_What you should do_. Go through the data that follows and restate each line exactly as it reads.

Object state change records
# # # # # # #
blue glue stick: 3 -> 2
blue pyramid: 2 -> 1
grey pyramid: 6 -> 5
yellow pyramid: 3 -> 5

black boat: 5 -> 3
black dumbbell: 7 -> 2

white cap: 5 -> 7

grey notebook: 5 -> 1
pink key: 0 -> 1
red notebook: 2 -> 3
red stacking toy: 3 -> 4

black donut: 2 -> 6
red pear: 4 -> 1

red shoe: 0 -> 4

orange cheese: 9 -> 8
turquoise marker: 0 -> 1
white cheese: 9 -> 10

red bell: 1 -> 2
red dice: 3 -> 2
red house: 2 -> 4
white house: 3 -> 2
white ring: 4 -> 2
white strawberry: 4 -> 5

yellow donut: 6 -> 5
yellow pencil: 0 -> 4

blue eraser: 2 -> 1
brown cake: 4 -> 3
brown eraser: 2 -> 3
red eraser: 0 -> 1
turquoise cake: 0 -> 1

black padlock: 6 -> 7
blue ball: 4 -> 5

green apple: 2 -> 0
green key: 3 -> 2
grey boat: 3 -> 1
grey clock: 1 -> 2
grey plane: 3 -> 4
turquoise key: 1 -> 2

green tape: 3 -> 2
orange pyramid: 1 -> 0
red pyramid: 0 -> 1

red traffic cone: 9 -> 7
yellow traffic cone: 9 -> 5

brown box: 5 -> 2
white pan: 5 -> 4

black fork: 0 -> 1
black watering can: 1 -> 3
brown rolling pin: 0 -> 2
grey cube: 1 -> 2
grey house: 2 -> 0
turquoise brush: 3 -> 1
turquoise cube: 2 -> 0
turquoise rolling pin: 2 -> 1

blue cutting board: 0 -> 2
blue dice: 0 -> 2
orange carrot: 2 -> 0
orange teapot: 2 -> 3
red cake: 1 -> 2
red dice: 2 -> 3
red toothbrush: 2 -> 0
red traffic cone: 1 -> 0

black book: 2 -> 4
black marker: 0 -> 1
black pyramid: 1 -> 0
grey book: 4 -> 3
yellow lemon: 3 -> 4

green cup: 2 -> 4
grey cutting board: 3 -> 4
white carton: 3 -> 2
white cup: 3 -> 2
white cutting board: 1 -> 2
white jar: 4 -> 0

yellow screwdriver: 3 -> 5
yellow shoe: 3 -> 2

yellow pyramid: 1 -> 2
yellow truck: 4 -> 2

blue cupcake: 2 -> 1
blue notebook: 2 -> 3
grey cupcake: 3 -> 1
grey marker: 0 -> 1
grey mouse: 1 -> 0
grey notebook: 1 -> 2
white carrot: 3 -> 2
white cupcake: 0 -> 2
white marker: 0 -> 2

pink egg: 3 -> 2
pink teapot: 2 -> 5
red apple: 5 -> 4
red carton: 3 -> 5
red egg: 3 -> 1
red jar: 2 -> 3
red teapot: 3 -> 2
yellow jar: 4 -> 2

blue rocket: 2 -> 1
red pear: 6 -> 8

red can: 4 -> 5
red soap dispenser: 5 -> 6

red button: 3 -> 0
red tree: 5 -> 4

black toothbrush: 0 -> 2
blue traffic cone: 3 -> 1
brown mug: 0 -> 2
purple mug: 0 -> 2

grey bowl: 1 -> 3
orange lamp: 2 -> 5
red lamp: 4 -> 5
# # # # # # #
_Response box_.
blue glue stick: 3 -> 2
blue pyramid: 2 -> 1
grey pyramid: 6 -> 5
yellow pyramid: 3 -> 5

black boat: 5 -> 3
black dumbbell: 7 -> 2

white cap: 5 -> 7

grey notebook: 5 -> 1
pink key: 0 -> 1
red notebook: 2 -> 3
red stacking toy: 3 -> 4

black donut: 2 -> 6
red pear: 4 -> 1

red shoe: 0 -> 4

orange cheese: 9 -> 8
turquoise marker: 0 -> 1
white cheese: 9 -> 10

red bell: 1 -> 2
red dice: 3 -> 2
red house: 2 -> 4
white house: 3 -> 2
white ring: 4 -> 2
white strawberry: 4 -> 5

yellow donut: 6 -> 5
yellow pencil: 0 -> 4

blue eraser: 2 -> 1
brown cake: 4 -> 3
brown eraser: 2 -> 3
red eraser: 0 -> 1
turquoise cake: 0 -> 1

black padlock: 6 -> 7
blue ball: 4 -> 5

green apple: 2 -> 0
green key: 3 -> 2
grey boat: 3 -> 1
grey clock: 1 -> 2
grey plane: 3 -> 4
turquoise key: 1 -> 2

green tape: 3 -> 2
orange pyramid: 1 -> 0
red pyramid: 0 -> 1

red traffic cone: 9 -> 7
yellow traffic cone: 9 -> 5

brown box: 5 -> 2
white pan: 5 -> 4

black fork: 0 -> 1
black watering can: 1 -> 3
brown rolling pin: 0 -> 2
grey cube: 1 -> 2
grey house: 2 -> 0
turquoise brush: 3 -> 1
turquoise cube: 2 -> 0
turquoise rolling pin: 2 -> 1

blue cutting board: 0 -> 2
blue dice: 0 -> 2
orange carrot: 2 -> 0
orange teapot: 2 -> 3
red cake: 1 -> 2
red dice: 2 -> 3
red toothbrush: 2 -> 0
red traffic cone: 1 -> 0

black book: 2 -> 4
black marker: 0 -> 1
black pyramid: 1 -> 0
grey book: 4 -> 3
yellow lemon: 3 -> 4

green cup: 2 -> 4
grey cutting board: 3 -> 4
white carton: 3 -> 2
white cup: 3 -> 2
white cutting board: 1 -> 2
white jar: 4 -> 0

yellow screwdriver: 3 -> 5
yellow shoe: 3 -> 2

yellow pyramid: 1 -> 2
yellow truck: 4 -> 2

blue cupcake: 2 -> 1
blue notebook: 2 -> 3
grey cupcake: 3 -> 1
grey marker: 0 -> 1
grey mouse: 1 -> 0
grey notebook: 1 -> 2
white carrot: 3 -> 2
white cupcake: 0 -> 2
white marker: 0 -> 2

pink egg: 3 -> 2
pink teapot: 2 -> 5
red apple: 5 -> 4
red carton: 3 -> 5
red egg: 3 -> 1
red jar: 2 -> 3
red teapot: 3 -> 2
yellow jar: 4 -> 2

blue rocket: 2 -> 1
red pear: 6 -> 8

red can: 4 -> 5
red soap dispenser: 5 -> 6

red button: 3 -> 0
red tree: 5 -> 4

black toothbrush: 0 -> 2
blue traffic cone: 3 -> 1
brown mug: 0 -> 2
purple mug: 0 -> 2

grey bowl: 1 -> 3
orange lamp: 2 -> 5
red lamp: 4 -> 5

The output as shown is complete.